BEGIN Data for analysis
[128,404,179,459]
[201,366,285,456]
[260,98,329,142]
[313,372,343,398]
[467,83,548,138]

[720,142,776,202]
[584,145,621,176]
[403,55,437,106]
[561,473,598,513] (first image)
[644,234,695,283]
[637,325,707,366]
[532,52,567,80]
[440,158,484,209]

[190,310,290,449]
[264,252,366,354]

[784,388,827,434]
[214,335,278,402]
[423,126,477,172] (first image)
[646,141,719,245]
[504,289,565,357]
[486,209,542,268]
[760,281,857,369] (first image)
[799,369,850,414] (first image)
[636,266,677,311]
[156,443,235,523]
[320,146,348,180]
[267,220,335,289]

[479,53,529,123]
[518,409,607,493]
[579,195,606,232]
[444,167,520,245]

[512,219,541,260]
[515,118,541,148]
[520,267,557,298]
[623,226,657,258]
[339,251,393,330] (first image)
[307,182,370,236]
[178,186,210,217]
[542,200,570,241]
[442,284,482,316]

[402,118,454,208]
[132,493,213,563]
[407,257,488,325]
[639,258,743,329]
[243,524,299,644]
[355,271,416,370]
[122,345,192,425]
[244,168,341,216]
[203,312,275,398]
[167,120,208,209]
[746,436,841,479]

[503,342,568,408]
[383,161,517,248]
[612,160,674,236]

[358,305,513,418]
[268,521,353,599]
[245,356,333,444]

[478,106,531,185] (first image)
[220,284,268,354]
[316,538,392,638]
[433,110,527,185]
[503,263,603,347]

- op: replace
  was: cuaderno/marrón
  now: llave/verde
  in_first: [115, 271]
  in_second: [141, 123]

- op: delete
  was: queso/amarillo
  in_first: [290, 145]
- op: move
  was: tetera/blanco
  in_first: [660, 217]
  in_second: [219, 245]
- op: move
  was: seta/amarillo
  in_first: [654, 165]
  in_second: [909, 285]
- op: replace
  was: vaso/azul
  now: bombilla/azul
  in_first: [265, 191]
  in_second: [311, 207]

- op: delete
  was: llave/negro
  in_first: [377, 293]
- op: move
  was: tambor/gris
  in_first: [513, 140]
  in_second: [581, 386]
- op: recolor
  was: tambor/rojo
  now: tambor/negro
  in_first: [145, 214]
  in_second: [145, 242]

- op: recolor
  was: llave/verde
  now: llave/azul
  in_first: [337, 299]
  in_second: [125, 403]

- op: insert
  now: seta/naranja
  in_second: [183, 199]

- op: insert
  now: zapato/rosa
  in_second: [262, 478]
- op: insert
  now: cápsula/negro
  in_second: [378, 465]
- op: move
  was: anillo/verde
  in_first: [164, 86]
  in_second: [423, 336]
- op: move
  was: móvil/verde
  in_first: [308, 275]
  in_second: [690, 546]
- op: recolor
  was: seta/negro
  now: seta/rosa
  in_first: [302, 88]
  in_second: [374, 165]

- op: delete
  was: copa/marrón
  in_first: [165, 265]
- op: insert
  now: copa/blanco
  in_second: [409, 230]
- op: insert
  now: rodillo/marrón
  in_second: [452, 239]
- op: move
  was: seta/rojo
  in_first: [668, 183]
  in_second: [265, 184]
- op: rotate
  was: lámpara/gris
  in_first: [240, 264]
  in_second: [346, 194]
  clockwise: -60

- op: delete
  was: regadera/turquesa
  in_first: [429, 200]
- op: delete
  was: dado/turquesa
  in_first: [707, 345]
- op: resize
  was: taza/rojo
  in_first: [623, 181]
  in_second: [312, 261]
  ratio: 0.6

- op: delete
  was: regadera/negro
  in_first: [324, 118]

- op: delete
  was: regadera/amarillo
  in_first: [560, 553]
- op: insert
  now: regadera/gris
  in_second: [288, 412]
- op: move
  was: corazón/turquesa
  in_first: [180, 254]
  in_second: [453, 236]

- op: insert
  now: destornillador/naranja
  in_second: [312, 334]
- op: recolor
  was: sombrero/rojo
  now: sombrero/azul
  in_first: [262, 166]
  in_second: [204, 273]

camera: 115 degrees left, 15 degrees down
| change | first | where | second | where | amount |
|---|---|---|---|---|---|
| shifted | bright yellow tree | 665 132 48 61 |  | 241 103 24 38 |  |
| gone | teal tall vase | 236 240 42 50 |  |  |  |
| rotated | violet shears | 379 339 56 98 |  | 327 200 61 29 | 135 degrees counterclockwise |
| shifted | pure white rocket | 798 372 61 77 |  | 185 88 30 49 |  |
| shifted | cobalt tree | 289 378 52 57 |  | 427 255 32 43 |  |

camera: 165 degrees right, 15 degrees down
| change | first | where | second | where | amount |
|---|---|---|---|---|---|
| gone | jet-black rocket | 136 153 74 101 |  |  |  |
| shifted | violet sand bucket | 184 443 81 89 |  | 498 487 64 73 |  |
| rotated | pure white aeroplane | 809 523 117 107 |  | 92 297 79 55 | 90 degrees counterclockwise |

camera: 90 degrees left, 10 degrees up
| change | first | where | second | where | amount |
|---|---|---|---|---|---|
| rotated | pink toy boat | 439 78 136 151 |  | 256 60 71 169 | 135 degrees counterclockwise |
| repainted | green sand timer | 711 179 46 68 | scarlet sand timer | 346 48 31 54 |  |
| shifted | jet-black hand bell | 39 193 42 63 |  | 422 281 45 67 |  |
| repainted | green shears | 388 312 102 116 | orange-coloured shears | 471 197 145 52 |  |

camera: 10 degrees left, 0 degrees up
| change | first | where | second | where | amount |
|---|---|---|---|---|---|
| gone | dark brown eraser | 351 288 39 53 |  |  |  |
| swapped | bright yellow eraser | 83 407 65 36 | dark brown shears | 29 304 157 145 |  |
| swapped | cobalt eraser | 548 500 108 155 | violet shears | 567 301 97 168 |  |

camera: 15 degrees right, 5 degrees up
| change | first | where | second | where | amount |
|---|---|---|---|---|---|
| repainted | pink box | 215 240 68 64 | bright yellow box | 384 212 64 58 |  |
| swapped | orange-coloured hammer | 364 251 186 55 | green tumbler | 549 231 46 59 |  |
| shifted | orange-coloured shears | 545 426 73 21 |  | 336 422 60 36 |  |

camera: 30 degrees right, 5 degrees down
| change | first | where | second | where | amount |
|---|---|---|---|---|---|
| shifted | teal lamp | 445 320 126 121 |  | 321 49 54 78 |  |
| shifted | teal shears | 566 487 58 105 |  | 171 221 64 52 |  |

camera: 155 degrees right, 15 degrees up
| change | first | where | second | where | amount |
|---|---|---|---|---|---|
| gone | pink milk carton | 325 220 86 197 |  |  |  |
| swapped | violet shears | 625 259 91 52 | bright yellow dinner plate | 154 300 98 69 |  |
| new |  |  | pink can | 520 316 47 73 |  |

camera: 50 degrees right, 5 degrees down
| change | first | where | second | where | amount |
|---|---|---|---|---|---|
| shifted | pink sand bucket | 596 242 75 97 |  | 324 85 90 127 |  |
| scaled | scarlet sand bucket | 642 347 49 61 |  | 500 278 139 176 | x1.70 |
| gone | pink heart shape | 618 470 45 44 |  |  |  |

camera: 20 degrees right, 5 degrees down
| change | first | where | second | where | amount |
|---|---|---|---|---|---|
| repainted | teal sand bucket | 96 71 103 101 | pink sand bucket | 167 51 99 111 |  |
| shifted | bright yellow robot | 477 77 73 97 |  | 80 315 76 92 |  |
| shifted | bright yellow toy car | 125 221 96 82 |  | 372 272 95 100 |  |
END Data for analysis
» What to do
Write out the listing exactly, keeping every character.

» Output for this exercise
[128,404,179,459]
[201,366,285,456]
[260,98,329,142]
[313,372,343,398]
[467,83,548,138]

[720,142,776,202]
[584,145,621,176]
[403,55,437,106]
[561,473,598,513] (first image)
[644,234,695,283]
[637,325,707,366]
[532,52,567,80]
[440,158,484,209]

[190,310,290,449]
[264,252,366,354]

[784,388,827,434]
[214,335,278,402]
[423,126,477,172] (first image)
[646,141,719,245]
[504,289,565,357]
[486,209,542,268]
[760,281,857,369] (first image)
[799,369,850,414] (first image)
[636,266,677,311]
[156,443,235,523]
[320,146,348,180]
[267,220,335,289]

[479,53,529,123]
[518,409,607,493]
[579,195,606,232]
[444,167,520,245]

[512,219,541,260]
[515,118,541,148]
[520,267,557,298]
[623,226,657,258]
[339,251,393,330] (first image)
[307,182,370,236]
[178,186,210,217]
[542,200,570,241]
[442,284,482,316]

[402,118,454,208]
[132,493,213,563]
[407,257,488,325]
[639,258,743,329]
[243,524,299,644]
[355,271,416,370]
[122,345,192,425]
[244,168,341,216]
[203,312,275,398]
[167,120,208,209]
[746,436,841,479]

[503,342,568,408]
[383,161,517,248]
[612,160,674,236]

[358,305,513,418]
[268,521,353,599]
[245,356,333,444]

[478,106,531,185] (first image)
[220,284,268,354]
[316,538,392,638]
[433,110,527,185]
[503,263,603,347]

- op: replace
  was: cuaderno/marrón
  now: llave/verde
  in_first: [115, 271]
  in_second: [141, 123]

- op: delete
  was: queso/amarillo
  in_first: [290, 145]
- op: move
  was: tetera/blanco
  in_first: [660, 217]
  in_second: [219, 245]
- op: move
  was: seta/amarillo
  in_first: [654, 165]
  in_second: [909, 285]
- op: replace
  was: vaso/azul
  now: bombilla/azul
  in_first: [265, 191]
  in_second: [311, 207]

- op: delete
  was: llave/negro
  in_first: [377, 293]
- op: move
  was: tambor/gris
  in_first: [513, 140]
  in_second: [581, 386]
- op: recolor
  was: tambor/rojo
  now: tambor/negro
  in_first: [145, 214]
  in_second: [145, 242]

- op: recolor
  was: llave/verde
  now: llave/azul
  in_first: [337, 299]
  in_second: [125, 403]

- op: insert
  now: seta/naranja
  in_second: [183, 199]

- op: insert
  now: zapato/rosa
  in_second: [262, 478]
- op: insert
  now: cápsula/negro
  in_second: [378, 465]
- op: move
  was: anillo/verde
  in_first: [164, 86]
  in_second: [423, 336]
- op: move
  was: móvil/verde
  in_first: [308, 275]
  in_second: [690, 546]
- op: recolor
  was: seta/negro
  now: seta/rosa
  in_first: [302, 88]
  in_second: [374, 165]

- op: delete
  was: copa/marrón
  in_first: [165, 265]
- op: insert
  now: copa/blanco
  in_second: [409, 230]
- op: insert
  now: rodillo/marrón
  in_second: [452, 239]
- op: move
  was: seta/rojo
  in_first: [668, 183]
  in_second: [265, 184]
- op: rotate
  was: lámpara/gris
  in_first: [240, 264]
  in_second: [346, 194]
  clockwise: -60

- op: delete
  was: regadera/turquesa
  in_first: [429, 200]
- op: delete
  was: dado/turquesa
  in_first: [707, 345]
- op: resize
  was: taza/rojo
  in_first: [623, 181]
  in_second: [312, 261]
  ratio: 0.6

- op: delete
  was: regadera/negro
  in_first: [324, 118]

- op: delete
  was: regadera/amarillo
  in_first: [560, 553]
- op: insert
  now: regadera/gris
  in_second: [288, 412]
- op: move
  was: corazón/turquesa
  in_first: [180, 254]
  in_second: [453, 236]

- op: insert
  now: destornillador/naranja
  in_second: [312, 334]
- op: recolor
  was: sombrero/rojo
  now: sombrero/azul
  in_first: [262, 166]
  in_second: [204, 273]

camera: 115 degrees left, 15 degrees down
| change | first | where | second | where | amount |
|---|---|---|---|---|---|
| shifted | bright yellow tree | 665 132 48 61 |  | 241 103 24 38 |  |
| gone | teal tall vase | 236 240 42 50 |  |  |  |
| rotated | violet shears | 379 339 56 98 |  | 327 200 61 29 | 135 degrees counterclockwise |
| shifted | pure white rocket | 798 372 61 77 |  | 185 88 30 49 |  |
| shifted | cobalt tree | 289 378 52 57 |  | 427 255 32 43 |  |

camera: 165 degrees right, 15 degrees down
| change | first | where | second | where | amount |
|---|---|---|---|---|---|
| gone | jet-black rocket | 136 153 74 101 |  |  |  |
| shifted | violet sand bucket | 184 443 81 89 |  | 498 487 64 73 |  |
| rotated | pure white aeroplane | 809 523 117 107 |  | 92 297 79 55 | 90 degrees counterclockwise |

camera: 90 degrees left, 10 degrees up
| change | first | where | second | where | amount |
|---|---|---|---|---|---|
| rotated | pink toy boat | 439 78 136 151 |  | 256 60 71 169 | 135 degrees counterclockwise |
| repainted | green sand timer | 711 179 46 68 | scarlet sand timer | 346 48 31 54 |  |
| shifted | jet-black hand bell | 39 193 42 63 |  | 422 281 45 67 |  |
| repainted | green shears | 388 312 102 116 | orange-coloured shears | 471 197 145 52 |  |

camera: 10 degrees left, 0 degrees up
| change | first | where | second | where | amount |
|---|---|---|---|---|---|
| gone | dark brown eraser | 351 288 39 53 |  |  |  |
| swapped | bright yellow eraser | 83 407 65 36 | dark brown shears | 29 304 157 145 |  |
| swapped | cobalt eraser | 548 500 108 155 | violet shears | 567 301 97 168 |  |

camera: 15 degrees right, 5 degrees up
| change | first | where | second | where | amount |
|---|---|---|---|---|---|
| repainted | pink box | 215 240 68 64 | bright yellow box | 384 212 64 58 |  |
| swapped | orange-coloured hammer | 364 251 186 55 | green tumbler | 549 231 46 59 |  |
| shifted | orange-coloured shears | 545 426 73 21 |  | 336 422 60 36 |  |

camera: 30 degrees right, 5 degrees down
| change | first | where | second | where | amount |
|---|---|---|---|---|---|
| shifted | teal lamp | 445 320 126 121 |  | 321 49 54 78 |  |
| shifted | teal shears | 566 487 58 105 |  | 171 221 64 52 |  |

camera: 155 degrees right, 15 degrees up
| change | first | where | second | where | amount |
|---|---|---|---|---|---|
| gone | pink milk carton | 325 220 86 197 |  |  |  |
| swapped | violet shears | 625 259 91 52 | bright yellow dinner plate | 154 300 98 69 |  |
| new |  |  | pink can | 520 316 47 73 |  |

camera: 50 degrees right, 5 degrees down
| change | first | where | second | where | amount |
|---|---|---|---|---|---|
| shifted | pink sand bucket | 596 242 75 97 |  | 324 85 90 127 |  |
| scaled | scarlet sand bucket | 642 347 49 61 |  | 500 278 139 176 | x1.70 |
| gone | pink heart shape | 618 470 45 44 |  |  |  |

camera: 20 degrees right, 5 degrees down
| change | first | where | second | where | amount |
|---|---|---|---|---|---|
| repainted | teal sand bucket | 96 71 103 101 | pink sand bucket | 167 51 99 111 |  |
| shifted | bright yellow robot | 477 77 73 97 |  | 80 315 76 92 |  |
| shifted | bright yellow toy car | 125 221 96 82 |  | 372 272 95 100 |  |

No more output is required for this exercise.